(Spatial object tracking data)
•••••
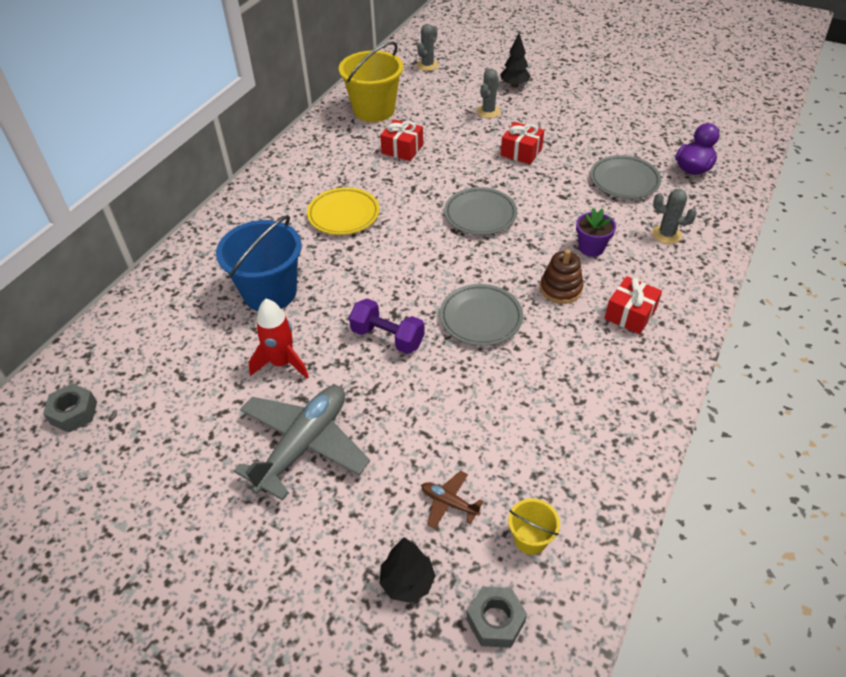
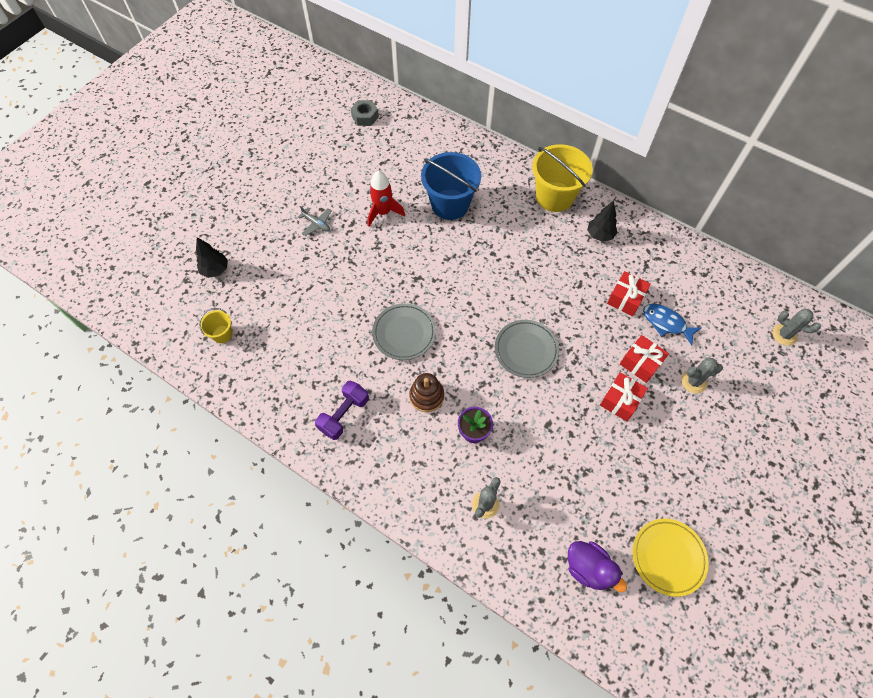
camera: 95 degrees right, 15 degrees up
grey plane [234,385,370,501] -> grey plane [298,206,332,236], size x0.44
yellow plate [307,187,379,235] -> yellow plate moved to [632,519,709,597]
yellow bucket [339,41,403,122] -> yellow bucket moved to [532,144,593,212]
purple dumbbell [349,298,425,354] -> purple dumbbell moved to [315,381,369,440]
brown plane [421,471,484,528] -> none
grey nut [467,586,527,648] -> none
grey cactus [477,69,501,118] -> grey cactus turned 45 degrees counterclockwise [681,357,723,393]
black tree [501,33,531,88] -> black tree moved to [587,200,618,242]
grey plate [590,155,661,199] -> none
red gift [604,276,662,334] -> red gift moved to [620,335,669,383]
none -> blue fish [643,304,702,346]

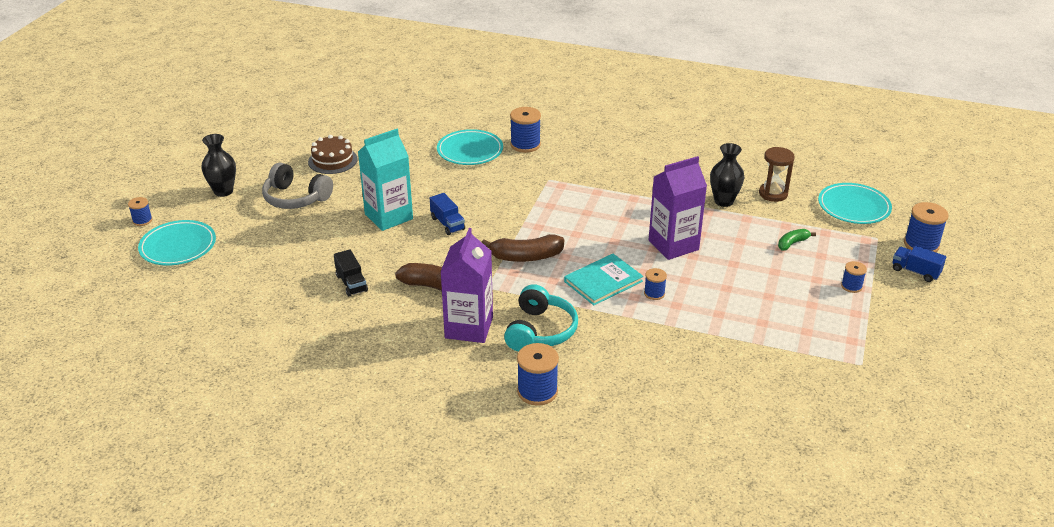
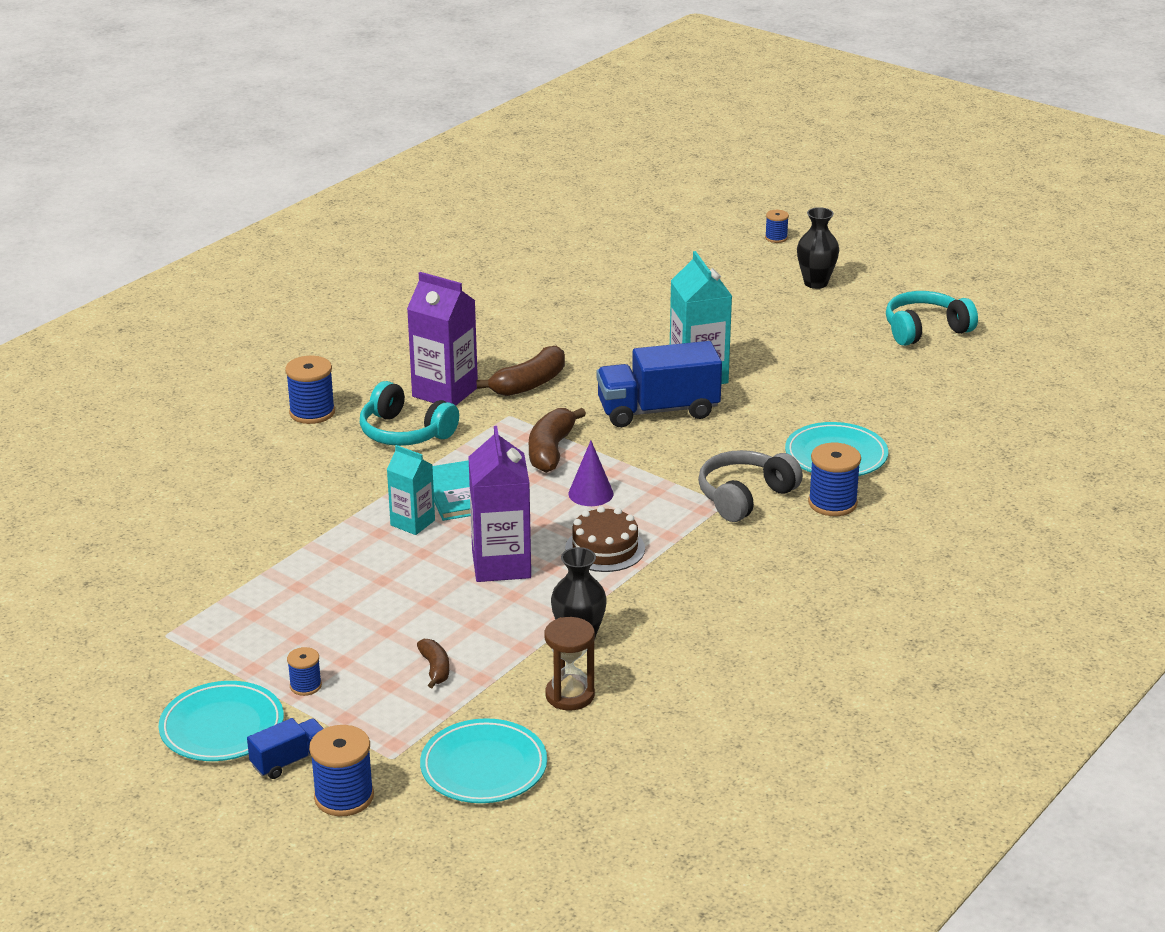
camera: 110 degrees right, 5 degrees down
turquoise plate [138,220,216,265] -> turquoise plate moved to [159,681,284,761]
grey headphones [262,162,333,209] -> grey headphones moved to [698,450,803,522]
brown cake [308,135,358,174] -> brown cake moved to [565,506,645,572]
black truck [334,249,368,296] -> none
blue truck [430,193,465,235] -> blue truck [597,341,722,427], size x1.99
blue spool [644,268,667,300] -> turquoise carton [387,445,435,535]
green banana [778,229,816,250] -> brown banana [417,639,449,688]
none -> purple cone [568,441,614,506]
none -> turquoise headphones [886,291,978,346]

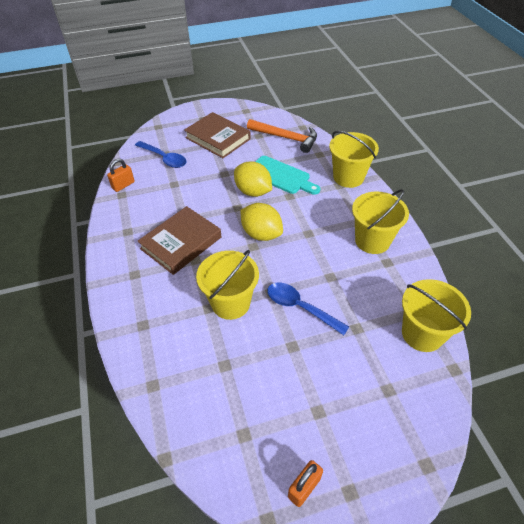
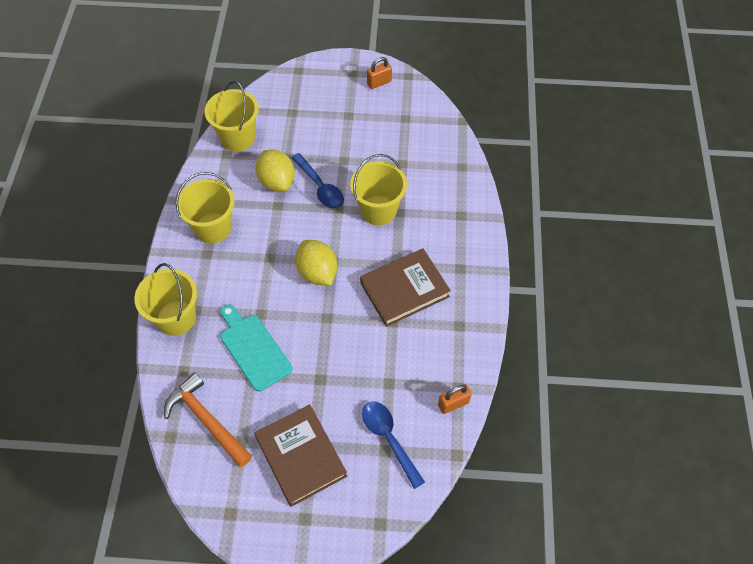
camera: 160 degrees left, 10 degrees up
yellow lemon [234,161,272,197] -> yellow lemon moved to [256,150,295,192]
•••••
Directions for this task
Scan the entries above for the word "turquoise", then copy every line in which it occurs.

Written reply
turquoise plate [138,220,216,265] -> turquoise plate moved to [159,681,284,761]
blue spool [644,268,667,300] -> turquoise carton [387,445,435,535]
none -> turquoise headphones [886,291,978,346]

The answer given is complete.